How to complete this task: Would you please repeat the data that follows, exactly as it reads?

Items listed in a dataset
##############################

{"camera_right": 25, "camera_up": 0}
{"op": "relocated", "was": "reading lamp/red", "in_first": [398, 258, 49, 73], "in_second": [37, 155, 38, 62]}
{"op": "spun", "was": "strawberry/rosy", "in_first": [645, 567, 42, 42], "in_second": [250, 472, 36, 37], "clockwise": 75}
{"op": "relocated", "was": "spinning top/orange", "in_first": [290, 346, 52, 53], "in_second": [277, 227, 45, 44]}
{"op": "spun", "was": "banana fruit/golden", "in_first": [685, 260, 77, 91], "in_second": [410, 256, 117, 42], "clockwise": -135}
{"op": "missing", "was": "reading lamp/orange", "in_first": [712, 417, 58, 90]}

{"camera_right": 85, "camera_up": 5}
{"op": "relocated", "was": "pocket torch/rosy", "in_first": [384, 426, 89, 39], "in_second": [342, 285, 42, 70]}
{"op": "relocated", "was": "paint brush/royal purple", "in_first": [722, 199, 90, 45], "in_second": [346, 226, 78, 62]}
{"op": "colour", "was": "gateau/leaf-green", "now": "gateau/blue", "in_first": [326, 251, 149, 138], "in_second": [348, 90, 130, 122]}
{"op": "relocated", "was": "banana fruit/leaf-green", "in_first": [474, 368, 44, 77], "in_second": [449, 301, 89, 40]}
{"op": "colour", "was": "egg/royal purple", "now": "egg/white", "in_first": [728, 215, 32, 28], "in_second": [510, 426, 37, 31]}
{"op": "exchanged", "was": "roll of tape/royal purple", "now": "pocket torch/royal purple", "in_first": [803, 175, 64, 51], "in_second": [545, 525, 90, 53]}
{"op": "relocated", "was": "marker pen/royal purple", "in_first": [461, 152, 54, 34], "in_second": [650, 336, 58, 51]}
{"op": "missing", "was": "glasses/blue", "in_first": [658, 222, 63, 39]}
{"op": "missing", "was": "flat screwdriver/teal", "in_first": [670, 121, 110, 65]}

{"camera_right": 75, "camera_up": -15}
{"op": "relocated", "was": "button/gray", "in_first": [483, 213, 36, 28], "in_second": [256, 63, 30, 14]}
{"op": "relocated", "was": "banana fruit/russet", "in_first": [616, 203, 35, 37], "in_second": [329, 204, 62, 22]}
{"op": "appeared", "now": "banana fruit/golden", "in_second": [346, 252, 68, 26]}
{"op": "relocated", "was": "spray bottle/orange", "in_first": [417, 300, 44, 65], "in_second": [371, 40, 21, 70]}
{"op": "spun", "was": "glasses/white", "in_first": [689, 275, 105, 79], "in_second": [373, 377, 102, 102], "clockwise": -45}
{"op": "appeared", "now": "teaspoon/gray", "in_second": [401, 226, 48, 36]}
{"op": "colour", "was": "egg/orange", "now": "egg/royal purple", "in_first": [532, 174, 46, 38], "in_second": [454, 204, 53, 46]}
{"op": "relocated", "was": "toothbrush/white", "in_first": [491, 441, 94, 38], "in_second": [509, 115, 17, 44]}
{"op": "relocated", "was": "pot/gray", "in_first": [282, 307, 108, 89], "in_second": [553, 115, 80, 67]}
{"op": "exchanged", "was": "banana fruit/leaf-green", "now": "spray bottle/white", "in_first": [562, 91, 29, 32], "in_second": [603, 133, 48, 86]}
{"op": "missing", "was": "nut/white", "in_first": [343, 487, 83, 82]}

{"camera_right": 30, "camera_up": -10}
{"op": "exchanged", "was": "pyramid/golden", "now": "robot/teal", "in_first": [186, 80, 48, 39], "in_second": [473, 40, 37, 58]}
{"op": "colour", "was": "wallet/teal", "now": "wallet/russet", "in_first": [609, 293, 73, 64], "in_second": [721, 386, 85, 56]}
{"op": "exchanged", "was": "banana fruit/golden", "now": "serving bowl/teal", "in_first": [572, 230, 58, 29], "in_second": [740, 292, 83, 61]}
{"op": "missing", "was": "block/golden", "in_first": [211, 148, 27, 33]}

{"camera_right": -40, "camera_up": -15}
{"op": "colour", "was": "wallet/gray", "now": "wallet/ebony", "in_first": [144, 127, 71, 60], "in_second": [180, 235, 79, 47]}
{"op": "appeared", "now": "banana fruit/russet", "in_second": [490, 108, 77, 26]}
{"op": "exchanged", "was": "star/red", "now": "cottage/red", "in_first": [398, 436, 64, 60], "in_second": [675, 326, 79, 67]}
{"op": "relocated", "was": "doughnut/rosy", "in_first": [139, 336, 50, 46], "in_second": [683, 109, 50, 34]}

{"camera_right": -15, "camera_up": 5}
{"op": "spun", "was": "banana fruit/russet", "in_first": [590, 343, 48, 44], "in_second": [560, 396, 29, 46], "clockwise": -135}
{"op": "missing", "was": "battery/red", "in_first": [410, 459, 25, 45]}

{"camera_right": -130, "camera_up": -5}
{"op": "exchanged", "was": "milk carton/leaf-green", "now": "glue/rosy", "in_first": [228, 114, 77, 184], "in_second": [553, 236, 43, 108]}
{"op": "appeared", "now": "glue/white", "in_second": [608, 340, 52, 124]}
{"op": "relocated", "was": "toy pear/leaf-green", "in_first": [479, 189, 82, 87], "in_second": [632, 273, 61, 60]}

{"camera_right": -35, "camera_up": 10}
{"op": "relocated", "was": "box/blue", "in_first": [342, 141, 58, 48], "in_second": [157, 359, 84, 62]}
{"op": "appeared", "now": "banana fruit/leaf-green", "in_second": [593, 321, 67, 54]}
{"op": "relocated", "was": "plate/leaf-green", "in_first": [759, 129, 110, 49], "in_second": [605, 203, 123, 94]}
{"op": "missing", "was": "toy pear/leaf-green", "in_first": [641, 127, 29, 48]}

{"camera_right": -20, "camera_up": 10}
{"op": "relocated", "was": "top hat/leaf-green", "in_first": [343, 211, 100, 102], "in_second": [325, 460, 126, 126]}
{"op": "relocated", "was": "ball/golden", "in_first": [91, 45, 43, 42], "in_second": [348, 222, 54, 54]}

##############################

Output of the exercise:
{"camera_right": 25, "camera_up": 0}
{"op": "relocated", "was": "reading lamp/red", "in_first": [398, 258, 49, 73], "in_second": [37, 155, 38, 62]}
{"op": "spun", "was": "strawberry/rosy", "in_first": [645, 567, 42, 42], "in_second": [250, 472, 36, 37], "clockwise": 75}
{"op": "relocated", "was": "spinning top/orange", "in_first": [290, 346, 52, 53], "in_second": [277, 227, 45, 44]}
{"op": "spun", "was": "banana fruit/golden", "in_first": [685, 260, 77, 91], "in_second": [410, 256, 117, 42], "clockwise": -135}
{"op": "missing", "was": "reading lamp/orange", "in_first": [712, 417, 58, 90]}

{"camera_right": 85, "camera_up": 5}
{"op": "relocated", "was": "pocket torch/rosy", "in_first": [384, 426, 89, 39], "in_second": [342, 285, 42, 70]}
{"op": "relocated", "was": "paint brush/royal purple", "in_first": [722, 199, 90, 45], "in_second": [346, 226, 78, 62]}
{"op": "colour", "was": "gateau/leaf-green", "now": "gateau/blue", "in_first": [326, 251, 149, 138], "in_second": [348, 90, 130, 122]}
{"op": "relocated", "was": "banana fruit/leaf-green", "in_first": [474, 368, 44, 77], "in_second": [449, 301, 89, 40]}
{"op": "colour", "was": "egg/royal purple", "now": "egg/white", "in_first": [728, 215, 32, 28], "in_second": [510, 426, 37, 31]}
{"op": "exchanged", "was": "roll of tape/royal purple", "now": "pocket torch/royal purple", "in_first": [803, 175, 64, 51], "in_second": [545, 525, 90, 53]}
{"op": "relocated", "was": "marker pen/royal purple", "in_first": [461, 152, 54, 34], "in_second": [650, 336, 58, 51]}
{"op": "missing", "was": "glasses/blue", "in_first": [658, 222, 63, 39]}
{"op": "missing", "was": "flat screwdriver/teal", "in_first": [670, 121, 110, 65]}

{"camera_right": 75, "camera_up": -15}
{"op": "relocated", "was": "button/gray", "in_first": [483, 213, 36, 28], "in_second": [256, 63, 30, 14]}
{"op": "relocated", "was": "banana fruit/russet", "in_first": [616, 203, 35, 37], "in_second": [329, 204, 62, 22]}
{"op": "appeared", "now": "banana fruit/golden", "in_second": [346, 252, 68, 26]}
{"op": "relocated", "was": "spray bottle/orange", "in_first": [417, 300, 44, 65], "in_second": [371, 40, 21, 70]}
{"op": "spun", "was": "glasses/white", "in_first": [689, 275, 105, 79], "in_second": [373, 377, 102, 102], "clockwise": -45}
{"op": "appeared", "now": "teaspoon/gray", "in_second": [401, 226, 48, 36]}
{"op": "colour", "was": "egg/orange", "now": "egg/royal purple", "in_first": [532, 174, 46, 38], "in_second": [454, 204, 53, 46]}
{"op": "relocated", "was": "toothbrush/white", "in_first": [491, 441, 94, 38], "in_second": [509, 115, 17, 44]}
{"op": "relocated", "was": "pot/gray", "in_first": [282, 307, 108, 89], "in_second": [553, 115, 80, 67]}
{"op": "exchanged", "was": "banana fruit/leaf-green", "now": "spray bottle/white", "in_first": [562, 91, 29, 32], "in_second": [603, 133, 48, 86]}
{"op": "missing", "was": "nut/white", "in_first": [343, 487, 83, 82]}

{"camera_right": 30, "camera_up": -10}
{"op": "exchanged", "was": "pyramid/golden", "now": "robot/teal", "in_first": [186, 80, 48, 39], "in_second": [473, 40, 37, 58]}
{"op": "colour", "was": "wallet/teal", "now": "wallet/russet", "in_first": [609, 293, 73, 64], "in_second": [721, 386, 85, 56]}
{"op": "exchanged", "was": "banana fruit/golden", "now": "serving bowl/teal", "in_first": [572, 230, 58, 29], "in_second": [740, 292, 83, 61]}
{"op": "missing", "was": "block/golden", "in_first": [211, 148, 27, 33]}

{"camera_right": -40, "camera_up": -15}
{"op": "colour", "was": "wallet/gray", "now": "wallet/ebony", "in_first": [144, 127, 71, 60], "in_second": [180, 235, 79, 47]}
{"op": "appeared", "now": "banana fruit/russet", "in_second": [490, 108, 77, 26]}
{"op": "exchanged", "was": "star/red", "now": "cottage/red", "in_first": [398, 436, 64, 60], "in_second": [675, 326, 79, 67]}
{"op": "relocated", "was": "doughnut/rosy", "in_first": [139, 336, 50, 46], "in_second": [683, 109, 50, 34]}

{"camera_right": -15, "camera_up": 5}
{"op": "spun", "was": "banana fruit/russet", "in_first": [590, 343, 48, 44], "in_second": [560, 396, 29, 46], "clockwise": -135}
{"op": "missing", "was": "battery/red", "in_first": [410, 459, 25, 45]}

{"camera_right": -130, "camera_up": -5}
{"op": "exchanged", "was": "milk carton/leaf-green", "now": "glue/rosy", "in_first": [228, 114, 77, 184], "in_second": [553, 236, 43, 108]}
{"op": "appeared", "now": "glue/white", "in_second": [608, 340, 52, 124]}
{"op": "relocated", "was": "toy pear/leaf-green", "in_first": [479, 189, 82, 87], "in_second": [632, 273, 61, 60]}

{"camera_right": -35, "camera_up": 10}
{"op": "relocated", "was": "box/blue", "in_first": [342, 141, 58, 48], "in_second": [157, 359, 84, 62]}
{"op": "appeared", "now": "banana fruit/leaf-green", "in_second": [593, 321, 67, 54]}
{"op": "relocated", "was": "plate/leaf-green", "in_first": [759, 129, 110, 49], "in_second": [605, 203, 123, 94]}
{"op": "missing", "was": "toy pear/leaf-green", "in_first": [641, 127, 29, 48]}

{"camera_right": -20, "camera_up": 10}
{"op": "relocated", "was": "top hat/leaf-green", "in_first": [343, 211, 100, 102], "in_second": [325, 460, 126, 126]}
{"op": "relocated", "was": "ball/golden", "in_first": [91, 45, 43, 42], "in_second": [348, 222, 54, 54]}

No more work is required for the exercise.